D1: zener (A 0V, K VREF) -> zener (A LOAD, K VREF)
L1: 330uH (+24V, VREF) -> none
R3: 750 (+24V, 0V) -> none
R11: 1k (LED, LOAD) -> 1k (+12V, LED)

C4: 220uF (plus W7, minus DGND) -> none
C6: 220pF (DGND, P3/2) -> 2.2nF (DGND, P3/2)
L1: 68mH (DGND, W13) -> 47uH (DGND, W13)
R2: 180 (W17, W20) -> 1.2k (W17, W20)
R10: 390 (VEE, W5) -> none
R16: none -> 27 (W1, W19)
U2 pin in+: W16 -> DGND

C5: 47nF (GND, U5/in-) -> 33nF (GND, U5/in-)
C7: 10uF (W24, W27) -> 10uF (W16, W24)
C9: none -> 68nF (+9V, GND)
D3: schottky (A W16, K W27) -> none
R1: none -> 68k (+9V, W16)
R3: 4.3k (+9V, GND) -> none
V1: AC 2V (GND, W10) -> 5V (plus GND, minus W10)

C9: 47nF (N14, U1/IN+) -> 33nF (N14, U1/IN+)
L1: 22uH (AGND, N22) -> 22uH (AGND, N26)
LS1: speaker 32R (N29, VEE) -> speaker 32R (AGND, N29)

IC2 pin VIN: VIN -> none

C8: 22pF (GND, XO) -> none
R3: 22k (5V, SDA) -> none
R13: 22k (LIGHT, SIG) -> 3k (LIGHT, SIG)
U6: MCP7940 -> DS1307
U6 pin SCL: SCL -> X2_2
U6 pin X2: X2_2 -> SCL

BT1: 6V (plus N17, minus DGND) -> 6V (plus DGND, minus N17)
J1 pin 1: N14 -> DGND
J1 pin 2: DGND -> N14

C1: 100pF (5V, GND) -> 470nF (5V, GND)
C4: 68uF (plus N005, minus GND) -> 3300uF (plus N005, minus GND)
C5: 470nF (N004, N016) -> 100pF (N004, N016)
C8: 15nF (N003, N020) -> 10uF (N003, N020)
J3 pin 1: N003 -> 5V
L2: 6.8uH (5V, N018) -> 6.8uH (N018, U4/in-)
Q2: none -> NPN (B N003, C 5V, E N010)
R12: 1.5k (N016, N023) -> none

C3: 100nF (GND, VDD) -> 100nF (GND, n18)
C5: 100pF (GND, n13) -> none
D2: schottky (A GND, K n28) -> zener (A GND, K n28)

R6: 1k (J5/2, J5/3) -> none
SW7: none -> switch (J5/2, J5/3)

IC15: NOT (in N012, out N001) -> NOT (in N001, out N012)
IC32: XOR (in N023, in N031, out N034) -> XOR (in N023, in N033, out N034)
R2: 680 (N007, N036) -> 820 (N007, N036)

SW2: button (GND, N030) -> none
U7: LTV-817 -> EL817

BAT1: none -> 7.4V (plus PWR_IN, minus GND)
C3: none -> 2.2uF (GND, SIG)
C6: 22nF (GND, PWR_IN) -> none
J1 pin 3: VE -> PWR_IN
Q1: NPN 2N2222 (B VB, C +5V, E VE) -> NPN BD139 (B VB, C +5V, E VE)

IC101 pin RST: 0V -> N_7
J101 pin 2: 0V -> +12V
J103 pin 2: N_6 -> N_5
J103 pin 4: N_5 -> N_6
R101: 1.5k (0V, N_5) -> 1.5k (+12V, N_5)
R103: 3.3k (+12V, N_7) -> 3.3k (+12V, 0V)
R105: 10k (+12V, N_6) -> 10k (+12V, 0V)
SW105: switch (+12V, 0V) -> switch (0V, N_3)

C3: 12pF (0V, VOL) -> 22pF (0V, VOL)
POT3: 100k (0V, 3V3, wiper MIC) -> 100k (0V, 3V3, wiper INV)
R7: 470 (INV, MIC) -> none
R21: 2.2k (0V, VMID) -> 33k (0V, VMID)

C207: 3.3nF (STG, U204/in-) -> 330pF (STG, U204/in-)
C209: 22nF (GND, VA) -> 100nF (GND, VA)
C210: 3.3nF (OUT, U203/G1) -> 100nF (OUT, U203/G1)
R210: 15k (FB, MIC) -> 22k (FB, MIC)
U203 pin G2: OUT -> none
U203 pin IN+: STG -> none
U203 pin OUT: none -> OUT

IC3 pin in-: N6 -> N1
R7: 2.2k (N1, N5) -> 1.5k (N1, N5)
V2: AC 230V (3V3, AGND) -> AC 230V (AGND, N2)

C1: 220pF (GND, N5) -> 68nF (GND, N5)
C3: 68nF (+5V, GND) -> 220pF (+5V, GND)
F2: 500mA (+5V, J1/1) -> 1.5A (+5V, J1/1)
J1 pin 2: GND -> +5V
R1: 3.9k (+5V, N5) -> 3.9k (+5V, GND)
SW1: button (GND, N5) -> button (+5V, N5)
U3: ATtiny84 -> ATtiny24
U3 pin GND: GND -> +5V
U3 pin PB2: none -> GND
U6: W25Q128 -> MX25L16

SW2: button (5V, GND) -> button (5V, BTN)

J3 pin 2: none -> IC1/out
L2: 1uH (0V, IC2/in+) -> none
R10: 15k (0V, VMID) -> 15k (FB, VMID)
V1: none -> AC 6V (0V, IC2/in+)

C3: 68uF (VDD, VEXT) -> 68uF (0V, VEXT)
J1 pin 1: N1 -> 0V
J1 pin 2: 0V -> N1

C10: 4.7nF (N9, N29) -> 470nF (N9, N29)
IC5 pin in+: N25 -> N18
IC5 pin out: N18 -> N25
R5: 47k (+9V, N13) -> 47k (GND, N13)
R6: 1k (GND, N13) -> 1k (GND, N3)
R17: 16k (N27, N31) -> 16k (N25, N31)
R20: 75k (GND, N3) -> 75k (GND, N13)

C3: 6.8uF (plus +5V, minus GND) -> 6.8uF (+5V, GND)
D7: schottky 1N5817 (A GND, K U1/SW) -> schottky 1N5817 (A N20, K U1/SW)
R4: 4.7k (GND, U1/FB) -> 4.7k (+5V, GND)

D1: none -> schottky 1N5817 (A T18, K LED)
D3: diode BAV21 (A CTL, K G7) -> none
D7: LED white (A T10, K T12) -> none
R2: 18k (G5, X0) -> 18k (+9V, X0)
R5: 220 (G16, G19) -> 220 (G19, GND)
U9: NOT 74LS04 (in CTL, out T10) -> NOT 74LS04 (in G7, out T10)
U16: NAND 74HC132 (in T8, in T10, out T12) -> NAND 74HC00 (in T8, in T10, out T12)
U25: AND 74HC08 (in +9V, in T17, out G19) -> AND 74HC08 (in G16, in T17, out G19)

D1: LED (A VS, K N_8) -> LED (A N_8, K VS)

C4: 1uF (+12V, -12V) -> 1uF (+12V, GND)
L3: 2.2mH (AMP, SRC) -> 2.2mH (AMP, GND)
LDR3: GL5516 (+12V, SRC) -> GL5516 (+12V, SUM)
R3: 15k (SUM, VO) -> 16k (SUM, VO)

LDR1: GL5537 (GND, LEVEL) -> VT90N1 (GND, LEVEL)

**Activity:** Where the material contains a line with "minus", return that line.

**Solution to this problem:**
C4: 220uF (plus W7, minus DGND) -> none
V1: AC 2V (GND, W10) -> 5V (plus GND, minus W10)
BT1: 6V (plus N17, minus DGND) -> 6V (plus DGND, minus N17)
C4: 68uF (plus N005, minus GND) -> 3300uF (plus N005, minus GND)
BAT1: none -> 7.4V (plus PWR_IN, minus GND)
C3: 6.8uF (plus +5V, minus GND) -> 6.8uF (+5V, GND)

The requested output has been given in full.